[Dataset excerpts]
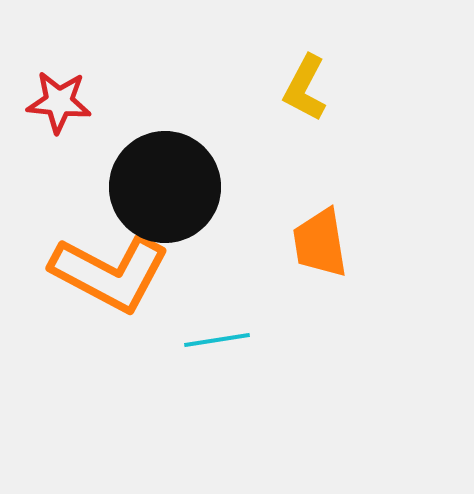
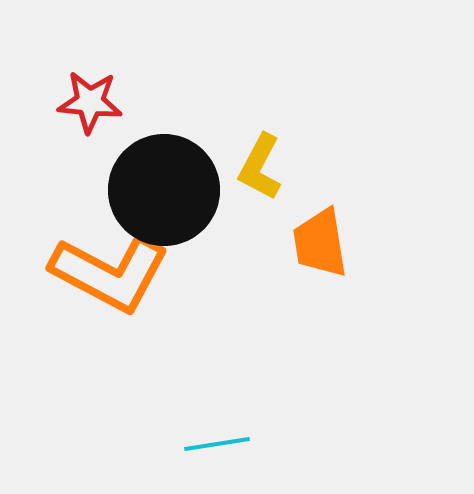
yellow L-shape: moved 45 px left, 79 px down
red star: moved 31 px right
black circle: moved 1 px left, 3 px down
cyan line: moved 104 px down
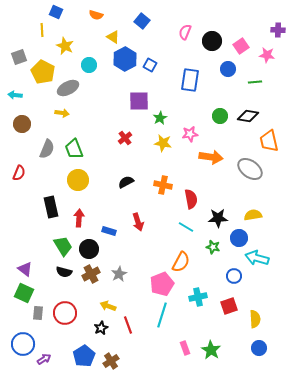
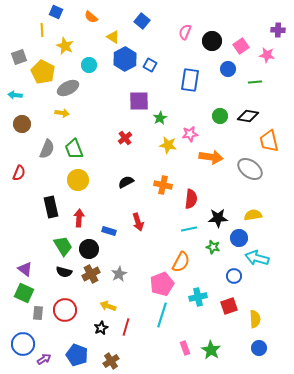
orange semicircle at (96, 15): moved 5 px left, 2 px down; rotated 24 degrees clockwise
yellow star at (163, 143): moved 5 px right, 2 px down
red semicircle at (191, 199): rotated 18 degrees clockwise
cyan line at (186, 227): moved 3 px right, 2 px down; rotated 42 degrees counterclockwise
red circle at (65, 313): moved 3 px up
red line at (128, 325): moved 2 px left, 2 px down; rotated 36 degrees clockwise
blue pentagon at (84, 356): moved 7 px left, 1 px up; rotated 20 degrees counterclockwise
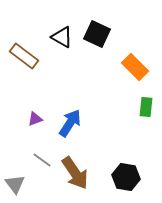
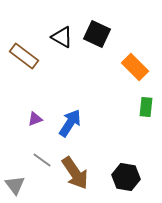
gray triangle: moved 1 px down
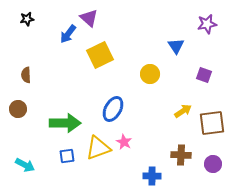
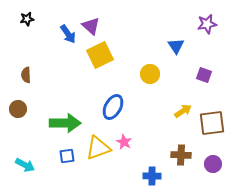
purple triangle: moved 2 px right, 8 px down
blue arrow: rotated 72 degrees counterclockwise
blue ellipse: moved 2 px up
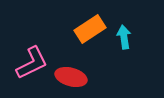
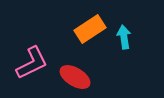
red ellipse: moved 4 px right; rotated 16 degrees clockwise
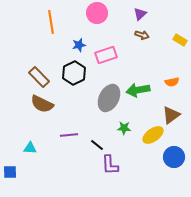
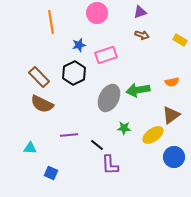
purple triangle: moved 2 px up; rotated 24 degrees clockwise
blue square: moved 41 px right, 1 px down; rotated 24 degrees clockwise
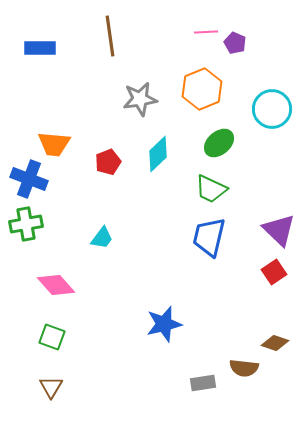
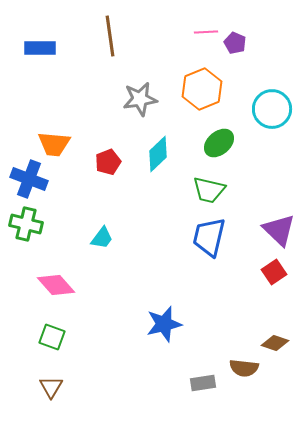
green trapezoid: moved 2 px left, 1 px down; rotated 12 degrees counterclockwise
green cross: rotated 24 degrees clockwise
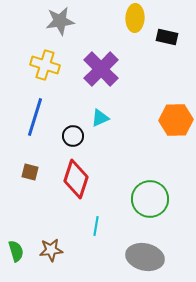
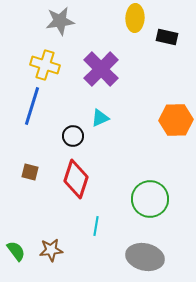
blue line: moved 3 px left, 11 px up
green semicircle: rotated 20 degrees counterclockwise
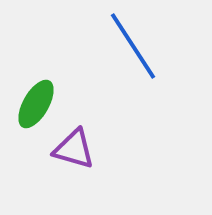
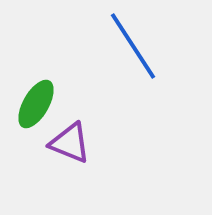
purple triangle: moved 4 px left, 6 px up; rotated 6 degrees clockwise
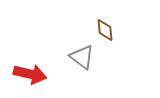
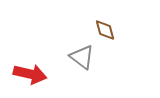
brown diamond: rotated 10 degrees counterclockwise
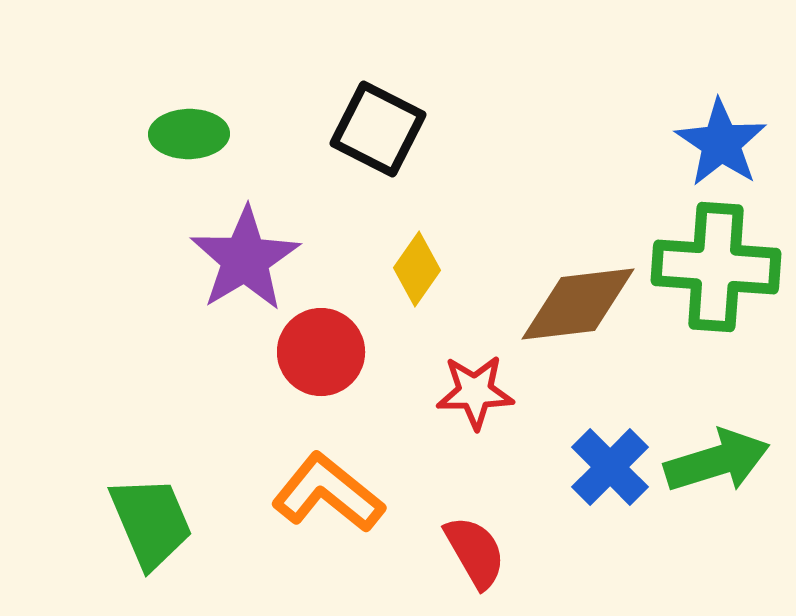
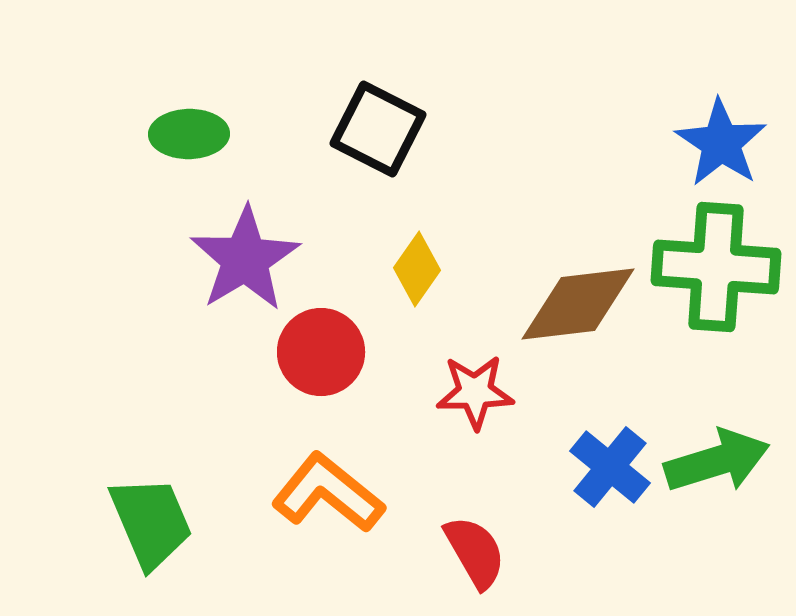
blue cross: rotated 6 degrees counterclockwise
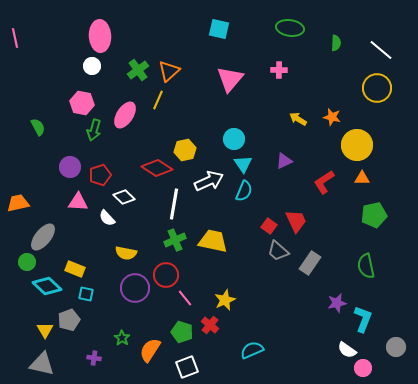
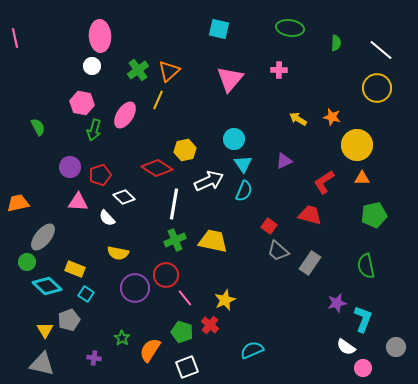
red trapezoid at (296, 221): moved 14 px right, 6 px up; rotated 50 degrees counterclockwise
yellow semicircle at (126, 253): moved 8 px left
cyan square at (86, 294): rotated 21 degrees clockwise
white semicircle at (347, 350): moved 1 px left, 3 px up
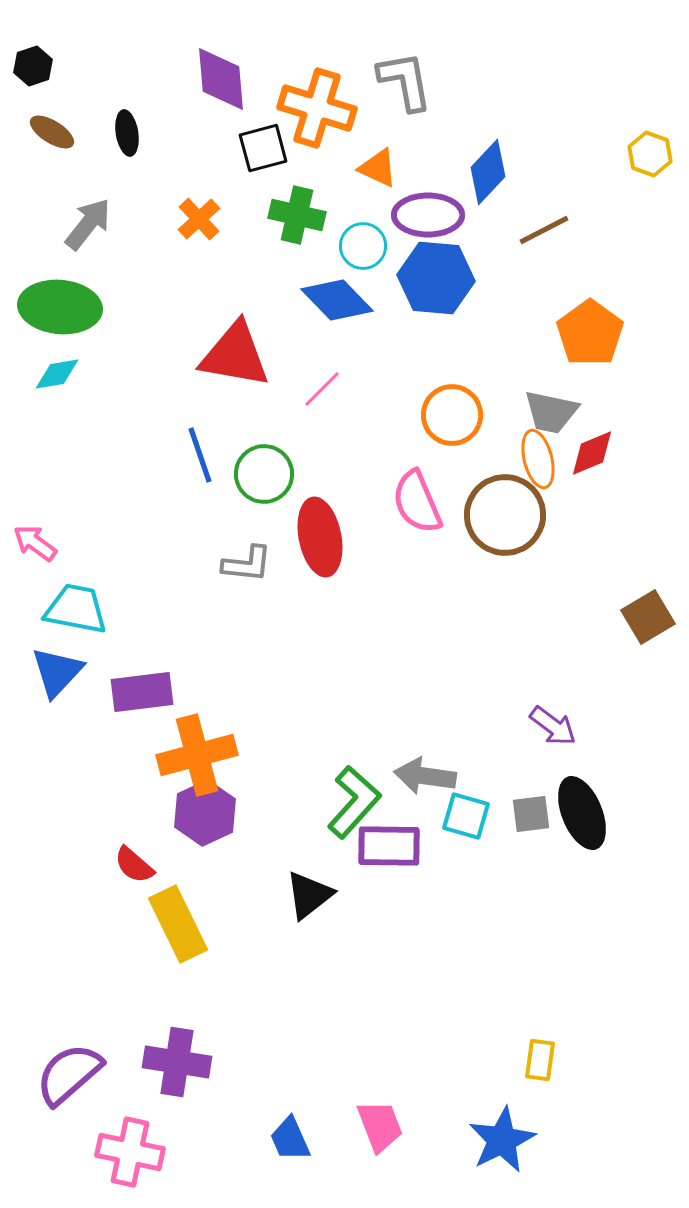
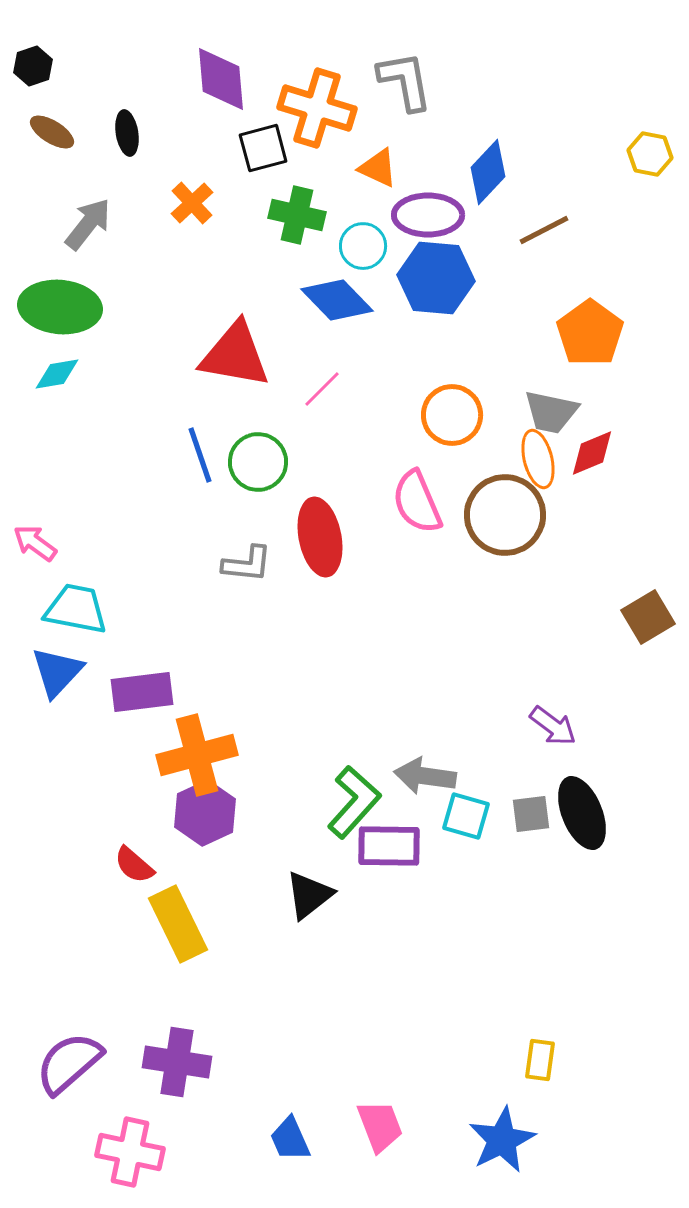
yellow hexagon at (650, 154): rotated 9 degrees counterclockwise
orange cross at (199, 219): moved 7 px left, 16 px up
green circle at (264, 474): moved 6 px left, 12 px up
purple semicircle at (69, 1074): moved 11 px up
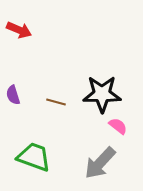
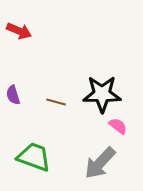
red arrow: moved 1 px down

Exercise objective: Would you write out all of the records exactly, omitting the pictures?

Answer to the problem:
yellow L-shape: moved 45 px left, 79 px down
red star: moved 31 px right
black circle: moved 1 px left, 3 px down
cyan line: moved 104 px down
orange semicircle at (96, 15): moved 5 px left, 2 px down; rotated 24 degrees clockwise
yellow star at (163, 143): moved 5 px right, 2 px down
red semicircle at (191, 199): rotated 18 degrees clockwise
cyan line at (186, 227): moved 3 px right, 2 px down; rotated 42 degrees counterclockwise
red circle at (65, 313): moved 3 px up
red line at (128, 325): moved 2 px left, 2 px down; rotated 36 degrees clockwise
blue pentagon at (84, 356): moved 7 px left, 1 px up; rotated 20 degrees counterclockwise
gray triangle: moved 1 px down
purple triangle: moved 2 px right, 8 px down
blue arrow: rotated 72 degrees counterclockwise
blue ellipse: moved 2 px up
red ellipse: moved 4 px right; rotated 16 degrees clockwise
purple triangle: moved 2 px up; rotated 24 degrees clockwise
blue square: moved 41 px right, 1 px down; rotated 24 degrees clockwise
green trapezoid: moved 2 px left, 1 px down; rotated 12 degrees counterclockwise
green cross: rotated 24 degrees clockwise
blue line: moved 3 px left, 11 px up
green semicircle: rotated 20 degrees counterclockwise
purple triangle: moved 4 px left, 6 px up; rotated 6 degrees clockwise
brown diamond: rotated 10 degrees counterclockwise
blue cross: rotated 6 degrees counterclockwise
red trapezoid at (296, 221): moved 14 px right, 6 px up; rotated 50 degrees counterclockwise
yellow semicircle at (126, 253): moved 8 px left
cyan square at (86, 294): rotated 21 degrees clockwise
white semicircle at (347, 350): moved 1 px left, 3 px up
yellow hexagon at (650, 154): rotated 9 degrees counterclockwise
orange cross at (199, 219): moved 7 px left, 16 px up
green circle at (264, 474): moved 6 px left, 12 px up
purple semicircle at (69, 1074): moved 11 px up
red arrow: moved 1 px down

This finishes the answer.